= About this exercise =
The answer must be an exact copy of the lines from the one containing "red cross: (313, 745)" through the last line of the records, with no pictures.

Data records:
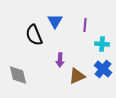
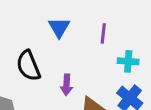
black semicircle: (34, 35) -> (28, 66), moved

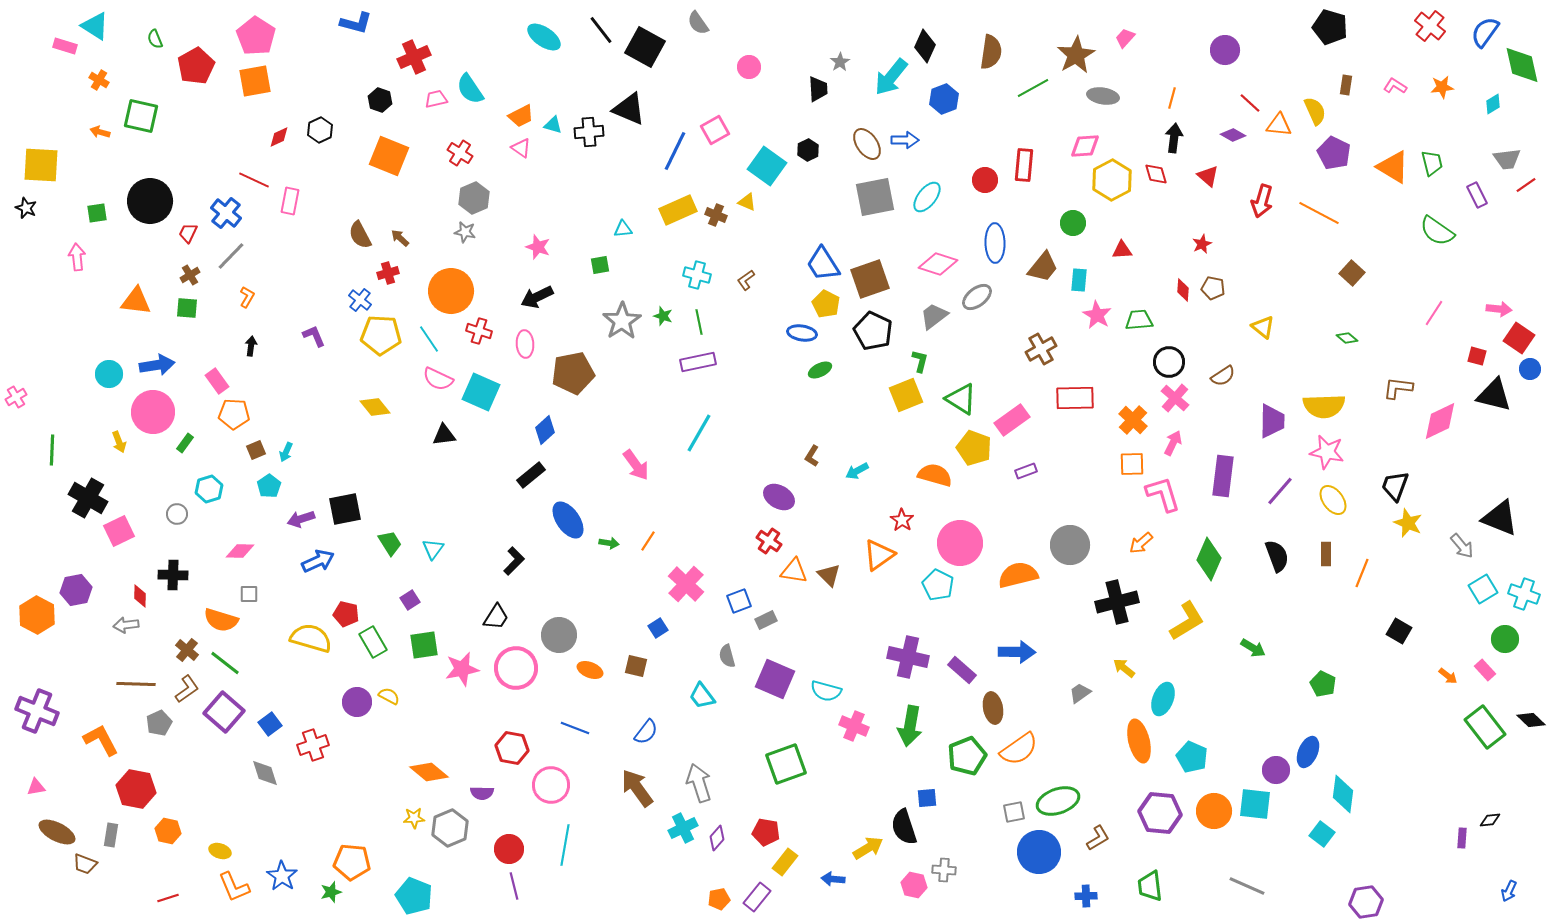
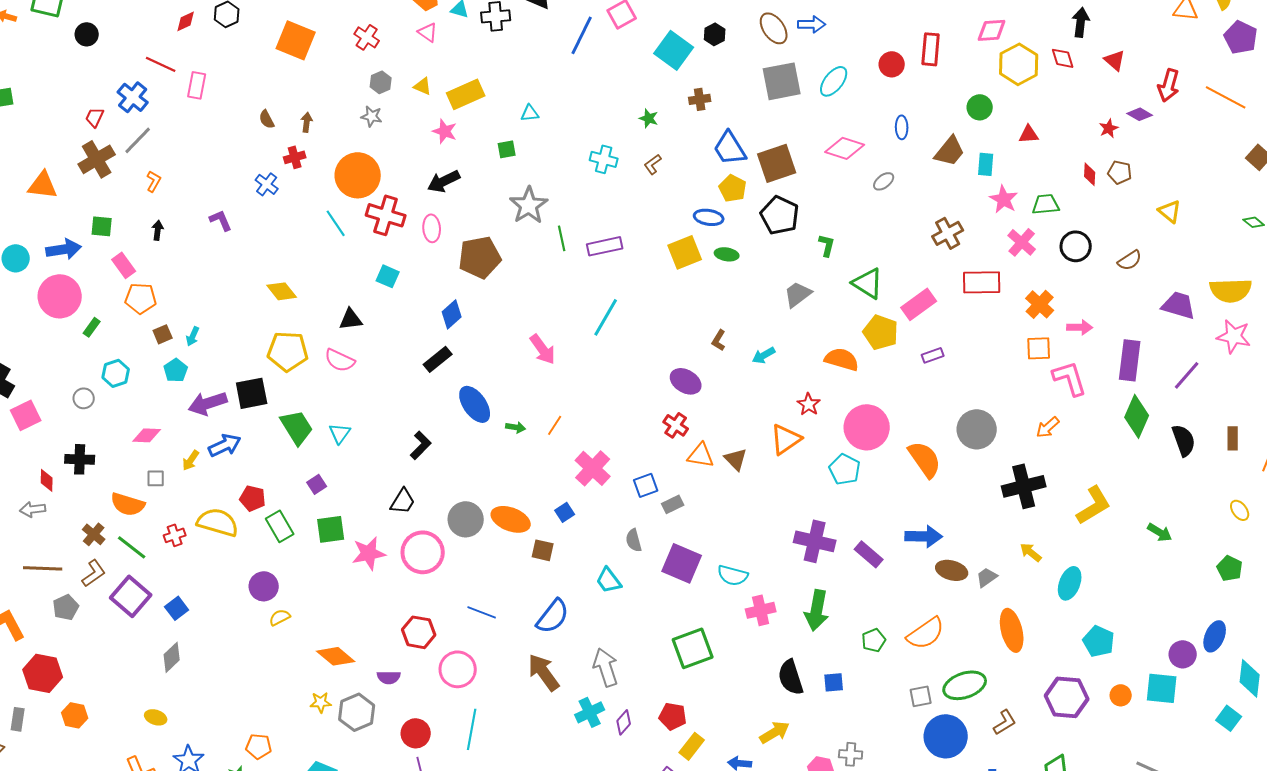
purple diamond: (1233, 135) -> (1140, 114), moved
gray hexagon: (474, 198) -> (381, 82), size x0.7
black circle: (150, 201) -> (87, 34), moved, size x0.5
yellow triangle: (747, 202) -> (423, 86), moved
yellow rectangle: (678, 210) -> (466, 94), moved
brown cross: (716, 215) -> (700, 99), moved, turned -30
brown semicircle: (360, 235) -> (267, 119), size x0.7
brown arrow: (400, 238) -> (307, 122), turned 54
blue ellipse: (995, 243) -> (902, 127), size x0.6
brown cross: (190, 275) -> (97, 159), size x1.8
gray ellipse: (977, 297) -> (884, 181), size x0.7
green square: (187, 308) -> (102, 226), moved
green star: (663, 316) -> (649, 118), moved
gray trapezoid: (934, 316) -> (798, 294), moved
green line: (699, 322) -> (562, 238), moved
red cross: (479, 331) -> (386, 215), size x1.5
yellow pentagon: (381, 335) -> (288, 351), moved
green ellipse: (820, 370) -> (727, 254), turned 35
pink semicircle: (438, 379) -> (340, 360), moved
cyan square: (481, 392) -> (388, 276), size x0.6
yellow square: (906, 395) -> (685, 252), moved
pink cross: (1175, 398) -> (1022, 242), moved
purple trapezoid: (1272, 421) -> (1179, 305), turned -75
yellow arrow: (119, 442) -> (191, 460), moved, turned 55
pink arrow: (1173, 443) -> (1080, 327), turned 65
yellow ellipse: (1333, 500) -> (1240, 510), moved, size x0.7
purple arrow: (301, 519) -> (208, 403), size x1.4
green trapezoid: (390, 543) -> (297, 427), size x1.4
green diamond: (1209, 559) -> (1137, 416), moved
orange semicircle: (1018, 575) -> (925, 459), turned 69
orange ellipse: (590, 670) -> (511, 519), moved, size x1.5
yellow semicircle: (389, 696) -> (280, 617), moved, turned -55
brown ellipse: (993, 708) -> (952, 570), moved, turned -64
pink cross: (854, 726) -> (761, 610), turned -36
blue semicircle: (646, 732) -> (553, 616), size x1.4
orange ellipse: (1139, 741) -> (1012, 630), moved
red cross: (313, 745) -> (175, 535), moved, size x0.7
green pentagon: (967, 756) -> (874, 640), size x0.6
gray diamond: (265, 773) -> (172, 657), turned 64
orange circle: (1214, 811) -> (1121, 695), size x0.6
black semicircle: (904, 827) -> (791, 677), moved
yellow ellipse: (220, 851) -> (156, 717), moved
orange pentagon: (352, 862) -> (259, 746), size x0.7

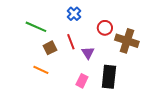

= Output for this task =
red cross: (313, 745) -> (175, 535), moved, size x0.7
green pentagon: (967, 756) -> (874, 640), size x0.6
gray diamond: (265, 773) -> (172, 657), turned 64
orange circle: (1214, 811) -> (1121, 695), size x0.6
black semicircle: (904, 827) -> (791, 677), moved
yellow ellipse: (220, 851) -> (156, 717), moved
orange pentagon: (352, 862) -> (259, 746), size x0.7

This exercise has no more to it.